ASSIGNMENT
Count every line in the data that contains the word "turquoise", then report that number alone.
::::
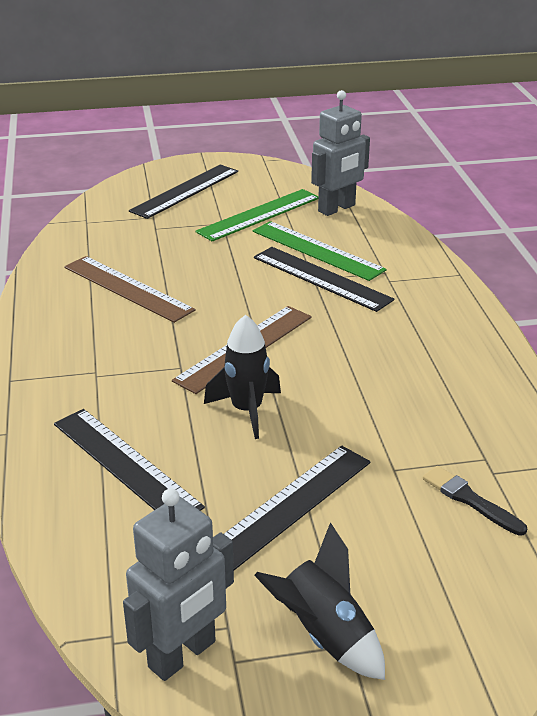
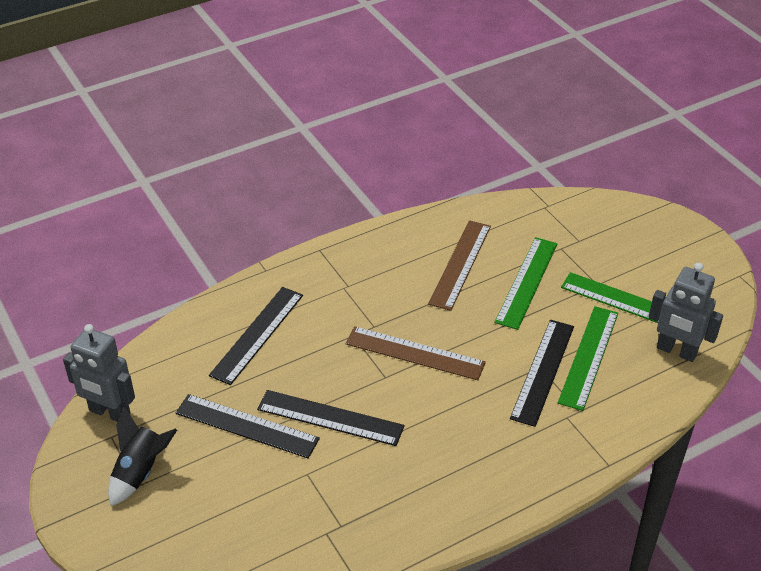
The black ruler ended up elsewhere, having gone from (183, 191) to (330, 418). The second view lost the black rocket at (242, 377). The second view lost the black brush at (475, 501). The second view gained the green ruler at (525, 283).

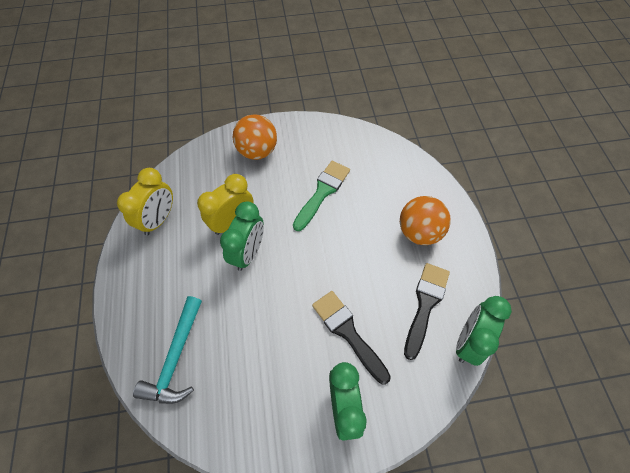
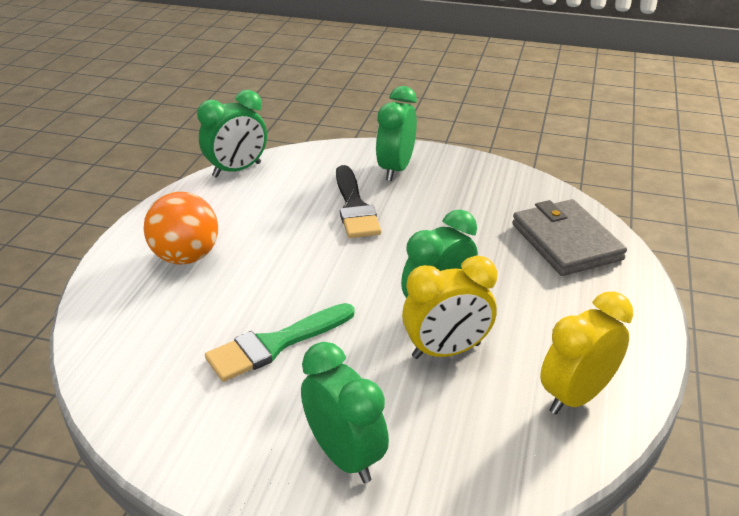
Where the orange ball stood at (255, 137), the green clock came to stand at (345, 412). The second view lost the black brush at (427, 311). Where the turquoise hammer stood at (167, 350), the grey wallet came to stand at (569, 237).

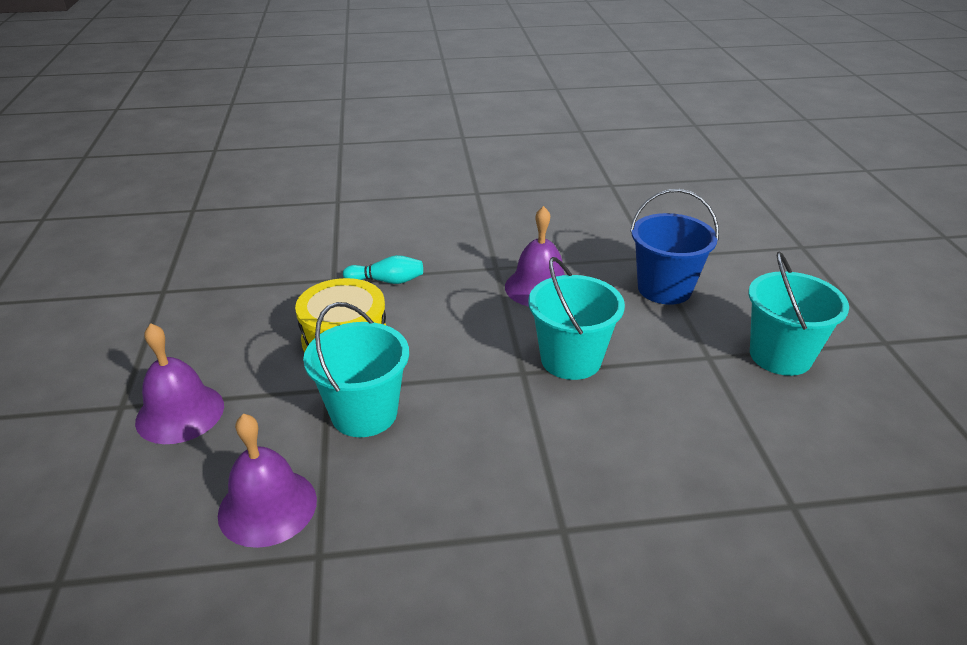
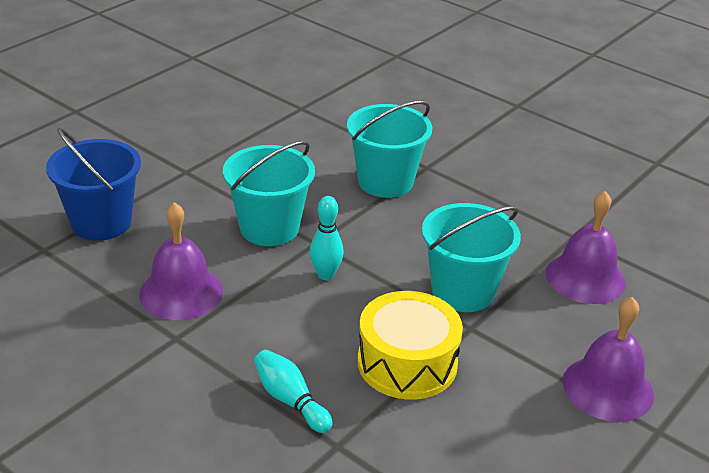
The turquoise bucket ended up elsewhere, having gone from (799, 313) to (389, 149). The second view gained the turquoise bowling pin at (327, 238).

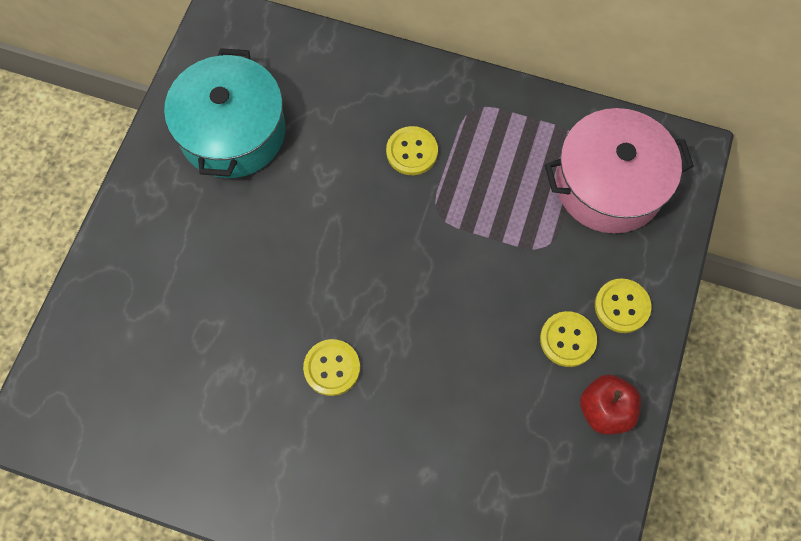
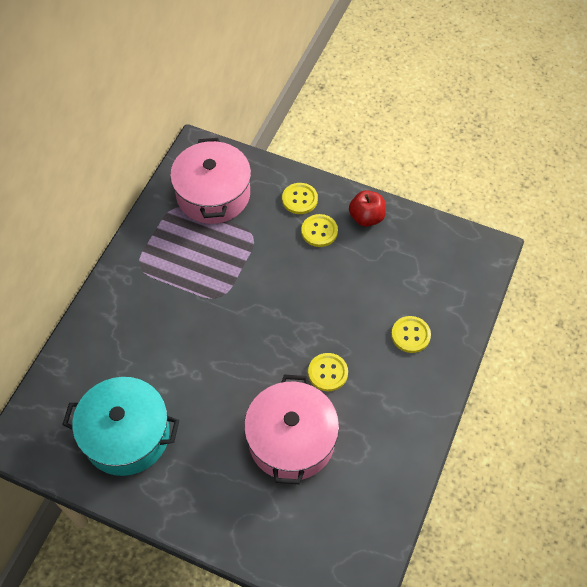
The yellow button ended up elsewhere, having gone from (412, 150) to (411, 334). The second view gained the pink pot at (291, 429).

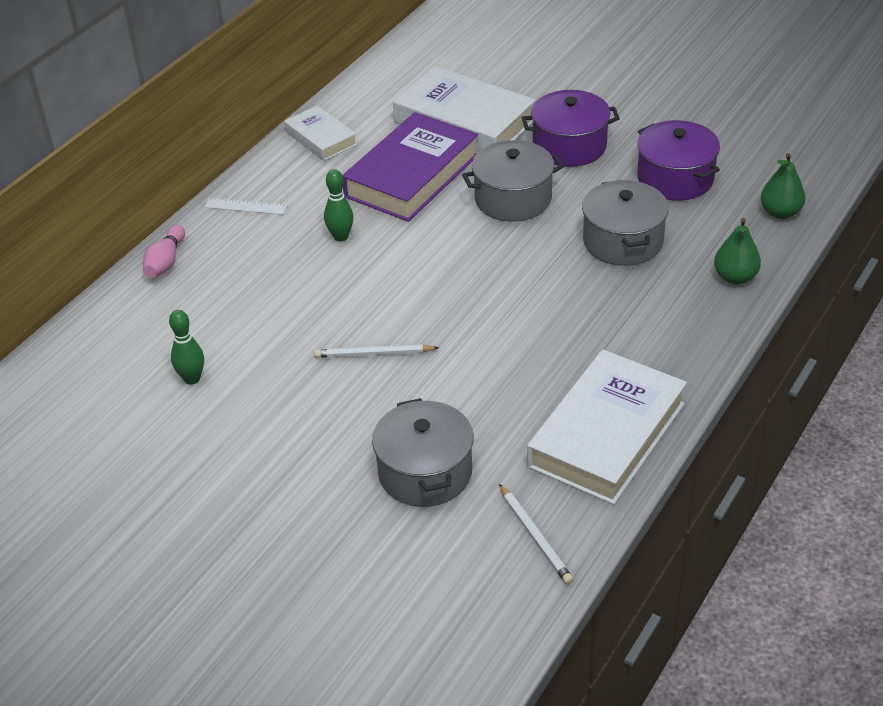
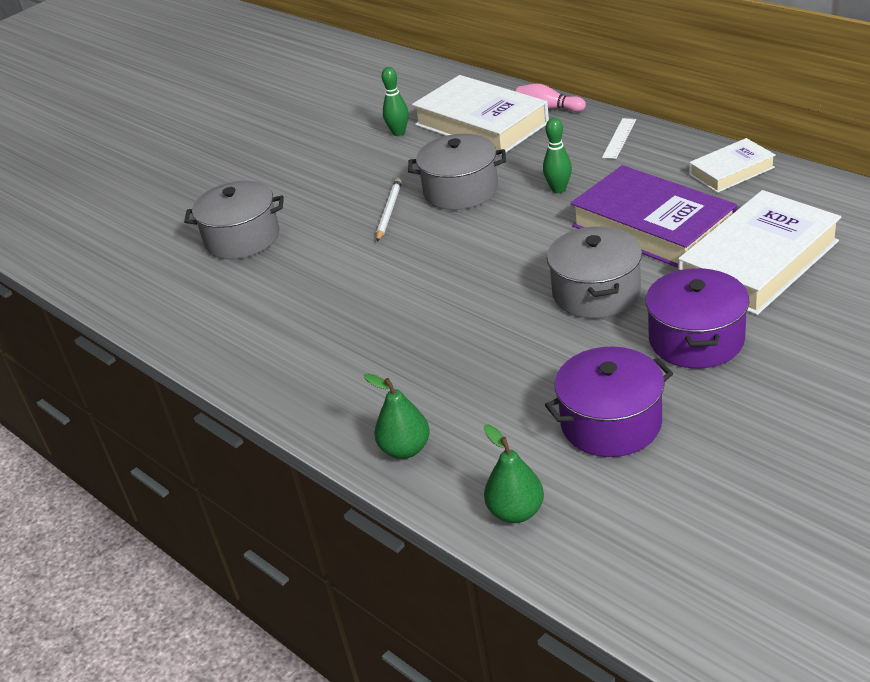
The grey pot ended up elsewhere, having gone from (625, 223) to (457, 172). The white book ended up elsewhere, having gone from (607, 427) to (480, 115). The second view lost the white pencil at (536, 534).

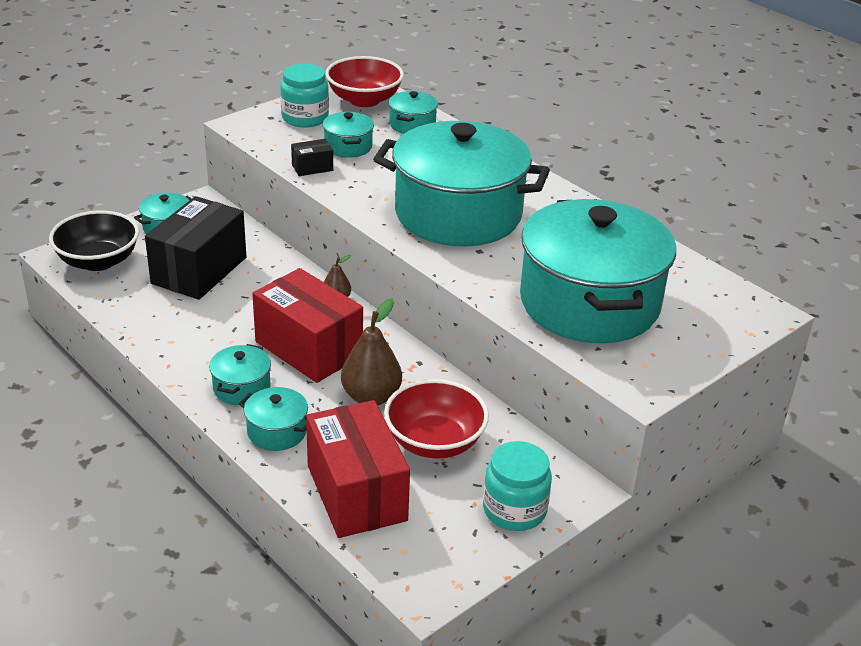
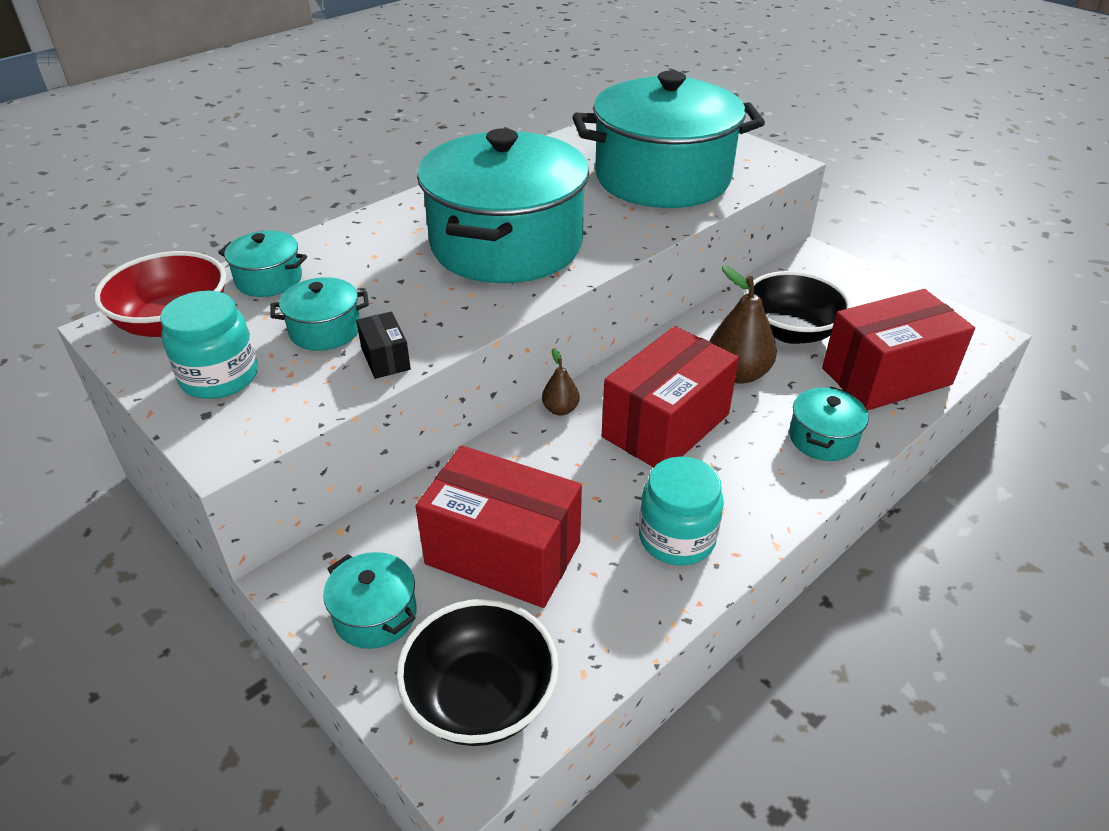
What was the black box at (195, 248) turned into the red box at (499, 526). The second view lost the turquoise pot at (240, 374). What was the red bowl at (436, 419) turned into the black bowl at (798, 307). The turquoise jar ended up elsewhere, having gone from (517, 486) to (681, 511).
::::
RESPONSE AREA
3